Search the entries for the word "calculator" and pull out each line that has it.

==== RECORDS TO PROCESS

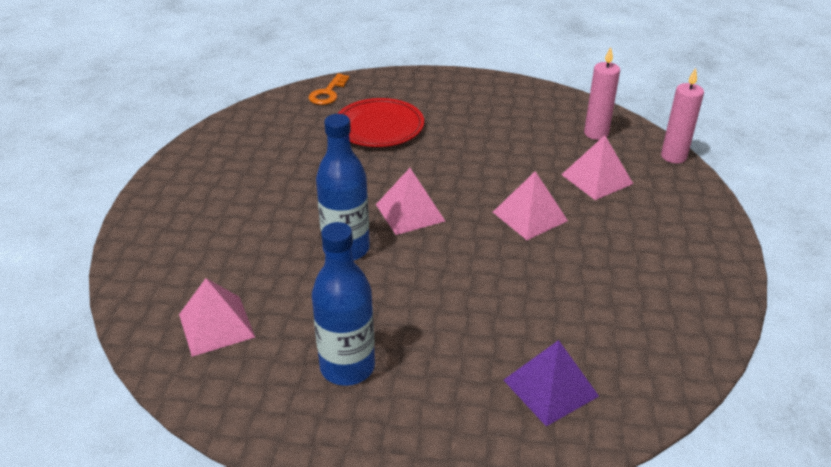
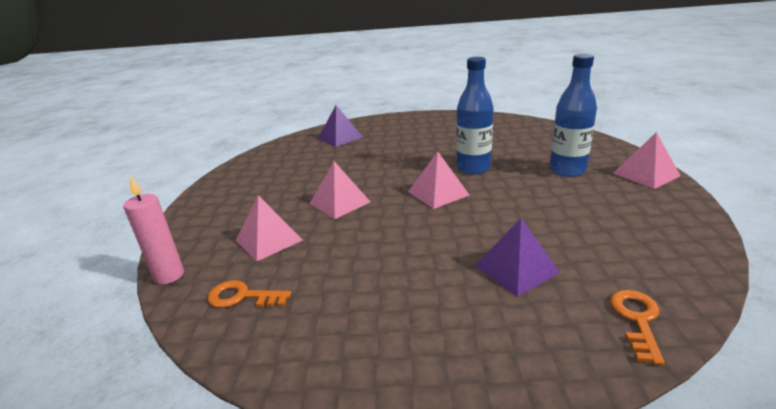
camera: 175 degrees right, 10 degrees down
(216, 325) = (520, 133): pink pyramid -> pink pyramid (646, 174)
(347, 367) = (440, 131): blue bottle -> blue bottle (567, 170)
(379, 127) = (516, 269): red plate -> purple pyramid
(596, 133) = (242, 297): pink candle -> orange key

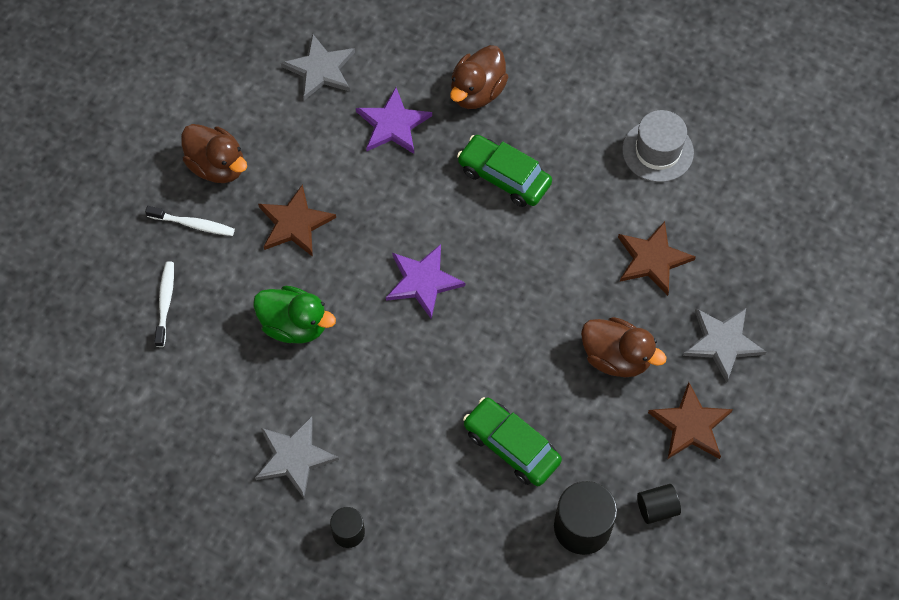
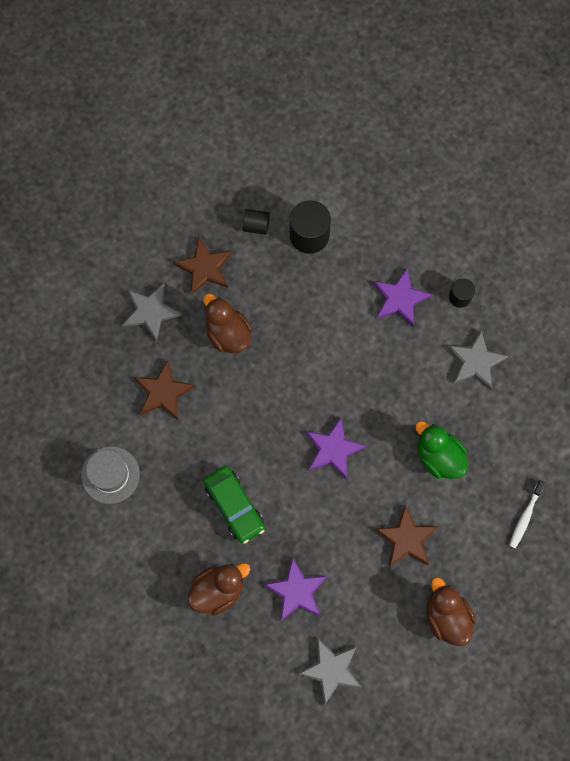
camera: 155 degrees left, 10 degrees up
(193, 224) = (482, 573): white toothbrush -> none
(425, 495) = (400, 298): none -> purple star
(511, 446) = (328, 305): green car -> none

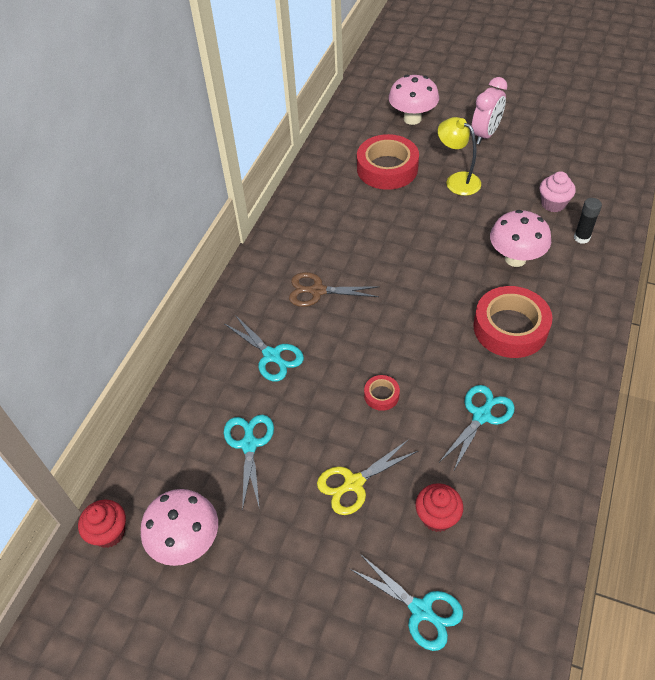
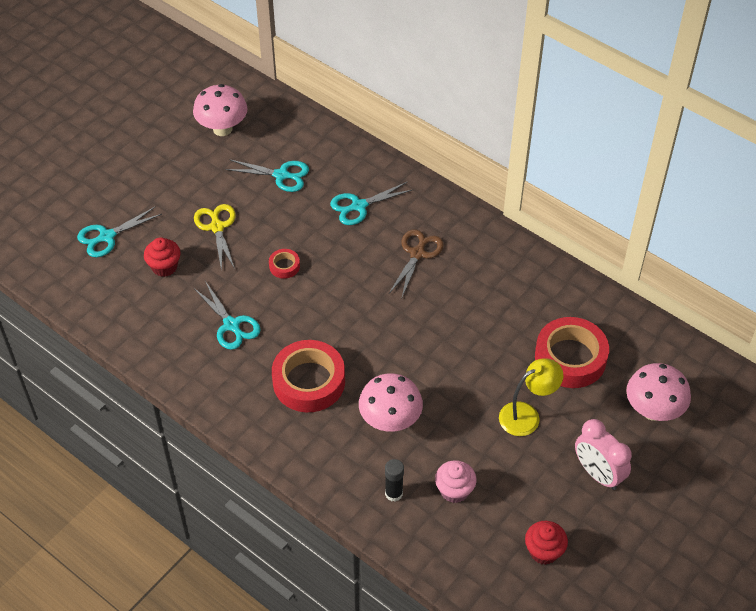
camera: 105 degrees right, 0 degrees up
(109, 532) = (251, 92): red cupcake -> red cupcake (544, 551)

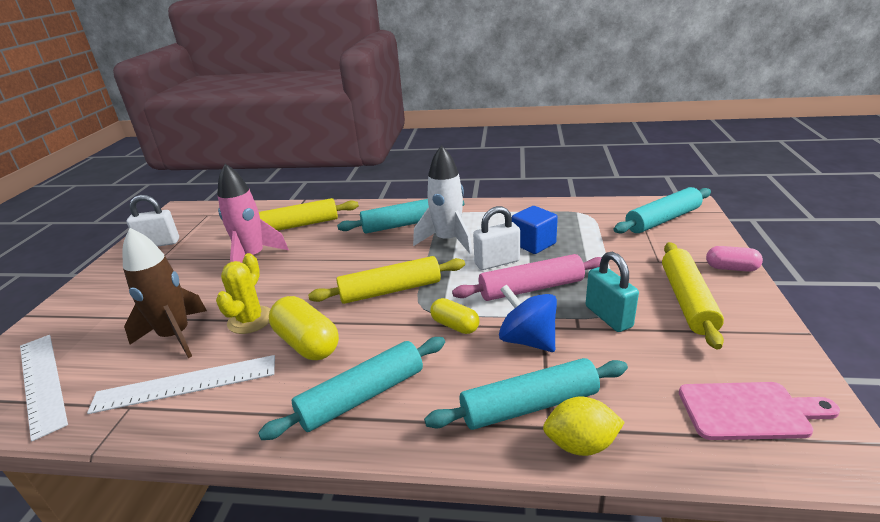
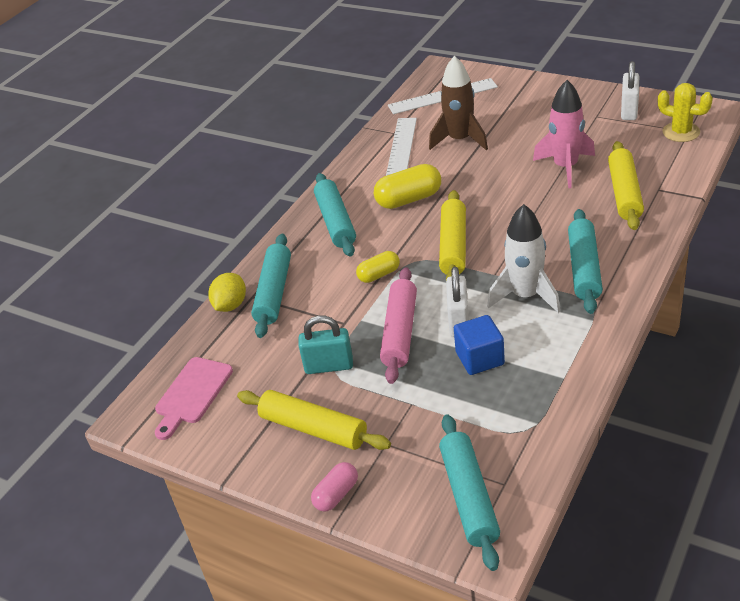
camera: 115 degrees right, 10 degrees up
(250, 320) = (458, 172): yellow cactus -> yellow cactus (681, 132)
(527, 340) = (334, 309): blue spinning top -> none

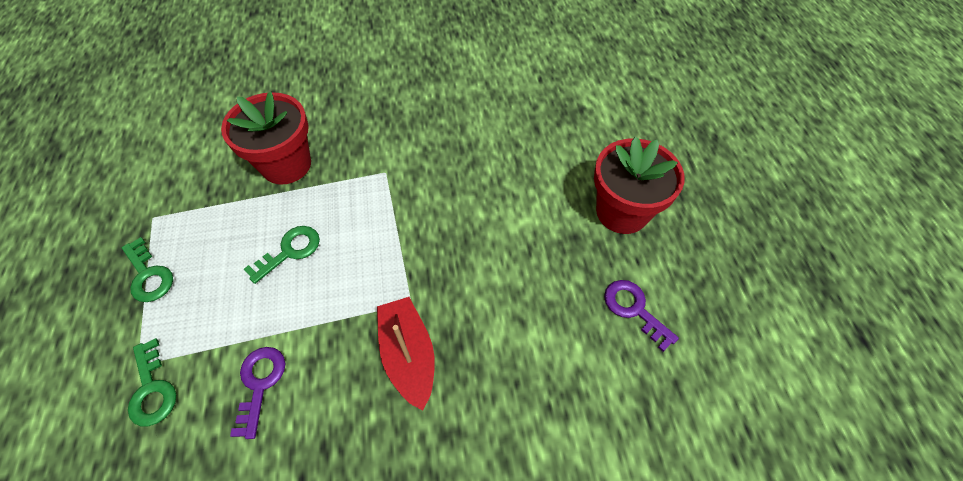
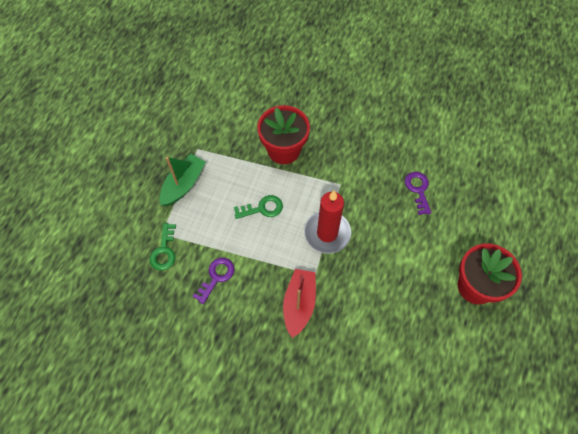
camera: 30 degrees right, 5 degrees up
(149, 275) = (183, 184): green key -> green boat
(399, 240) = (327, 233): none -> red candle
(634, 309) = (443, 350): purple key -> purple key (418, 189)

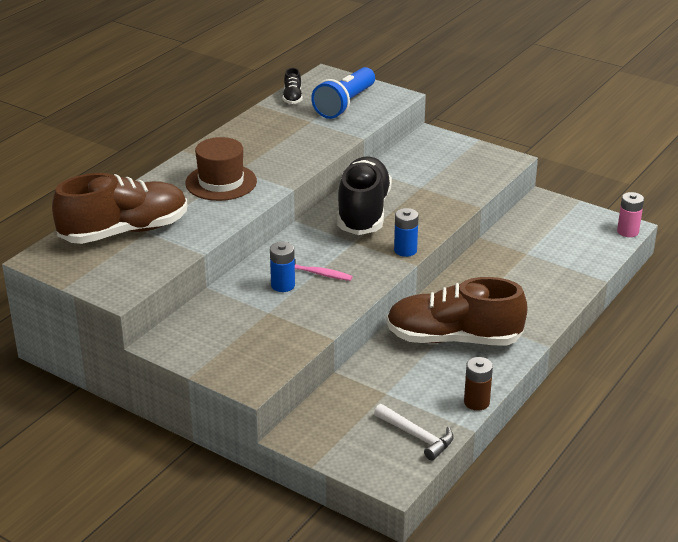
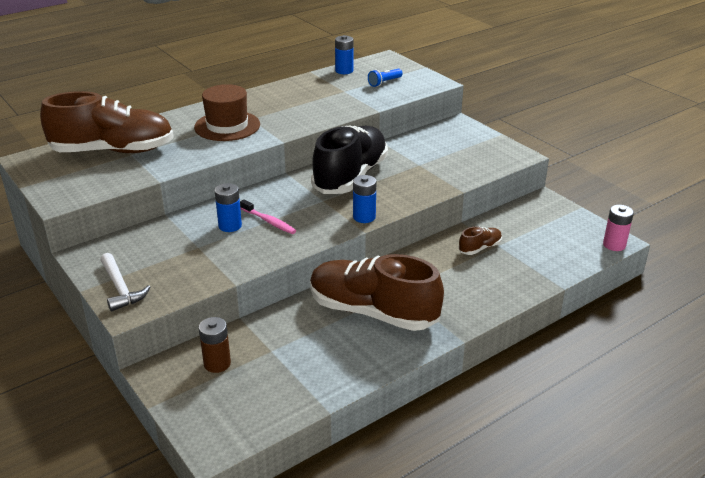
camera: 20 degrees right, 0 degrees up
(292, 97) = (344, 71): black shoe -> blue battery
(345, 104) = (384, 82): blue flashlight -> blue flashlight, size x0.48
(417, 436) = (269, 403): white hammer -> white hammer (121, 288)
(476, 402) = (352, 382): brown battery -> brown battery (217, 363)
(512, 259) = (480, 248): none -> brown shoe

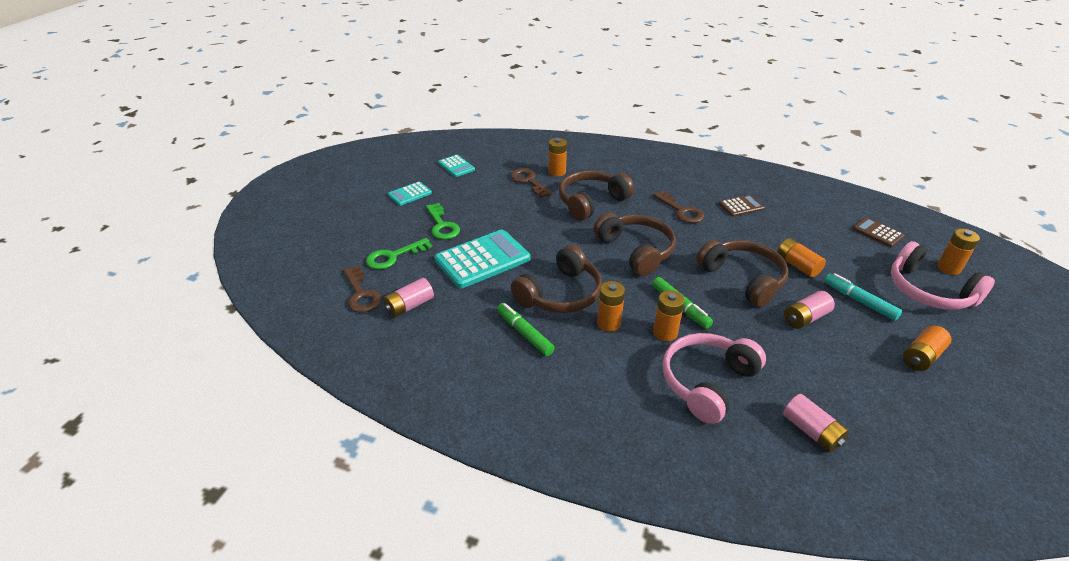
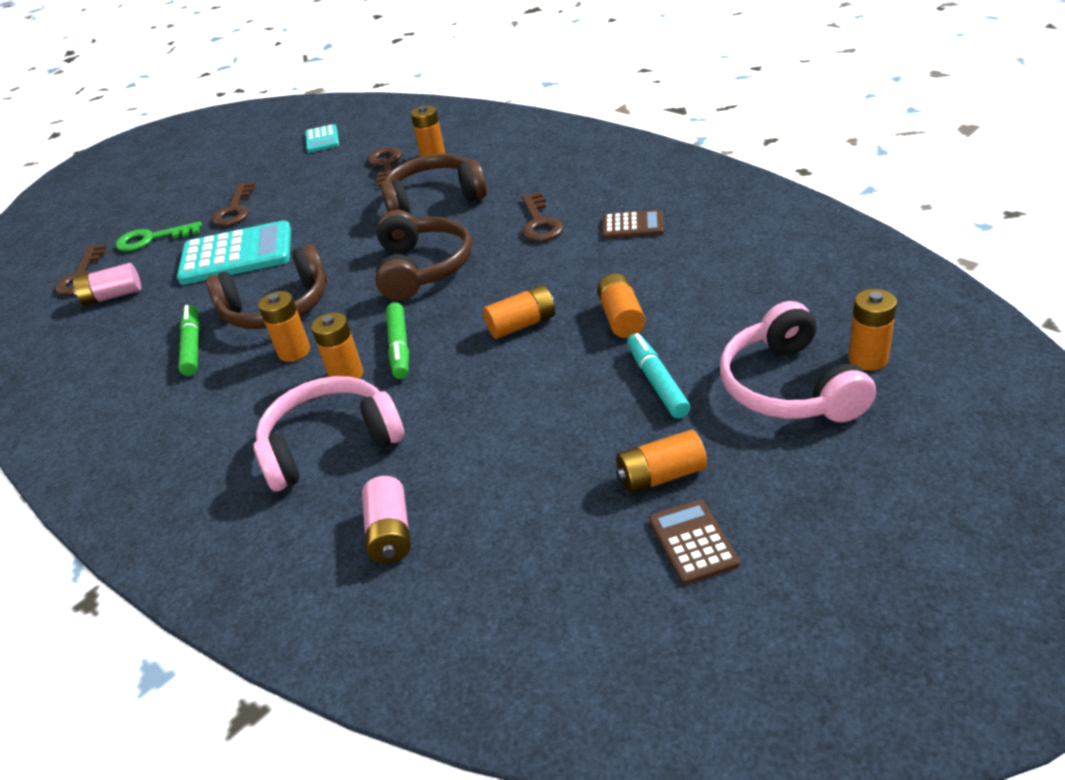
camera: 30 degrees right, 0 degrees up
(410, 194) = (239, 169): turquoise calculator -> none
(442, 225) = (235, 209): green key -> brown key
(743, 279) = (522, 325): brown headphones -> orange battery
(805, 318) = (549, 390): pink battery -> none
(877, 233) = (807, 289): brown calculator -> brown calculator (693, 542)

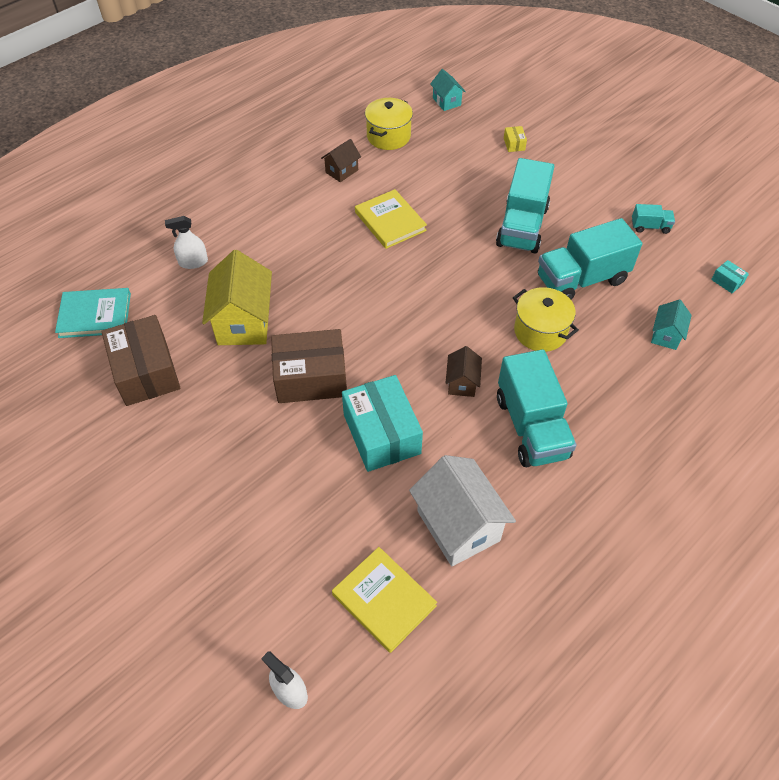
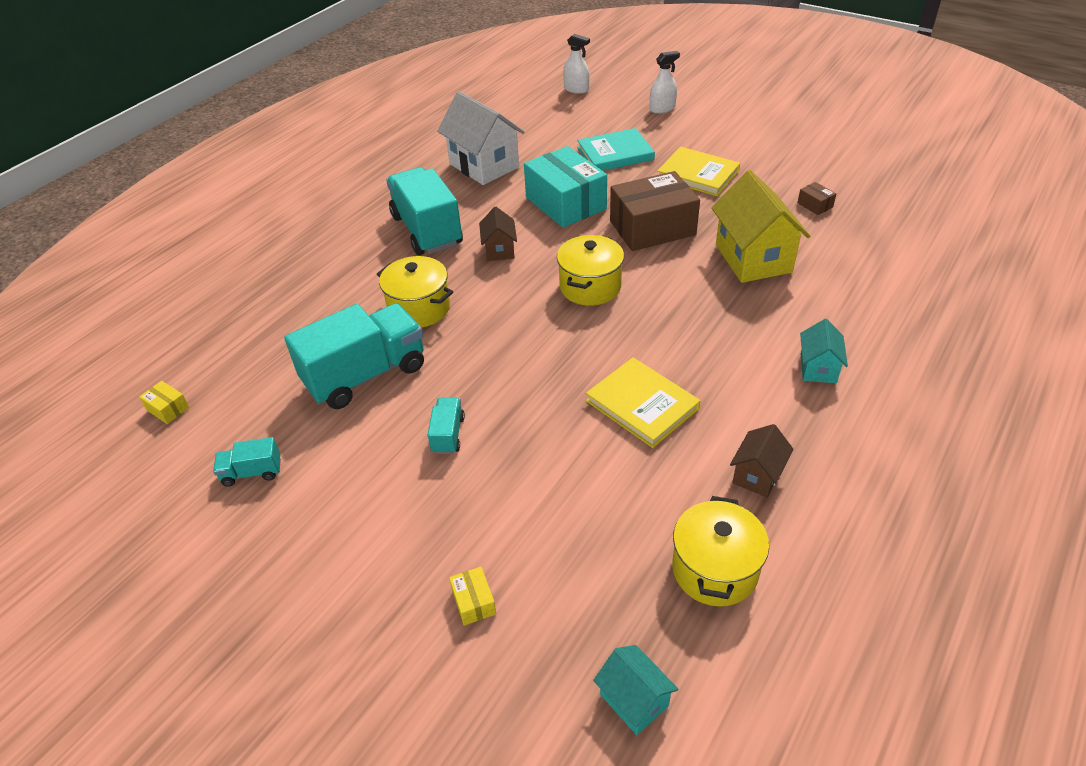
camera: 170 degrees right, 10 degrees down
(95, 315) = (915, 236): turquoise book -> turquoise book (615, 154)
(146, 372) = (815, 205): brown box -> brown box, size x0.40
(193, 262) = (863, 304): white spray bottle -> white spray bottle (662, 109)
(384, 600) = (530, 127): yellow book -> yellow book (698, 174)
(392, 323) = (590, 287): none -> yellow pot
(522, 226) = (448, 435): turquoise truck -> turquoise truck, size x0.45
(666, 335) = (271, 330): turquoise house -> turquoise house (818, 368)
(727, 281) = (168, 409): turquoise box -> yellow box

========

> SOLUTION FOR THIS EXERCISE:
(410, 194) = (239, 169): turquoise calculator -> none
(877, 233) = (807, 289): brown calculator -> brown calculator (693, 542)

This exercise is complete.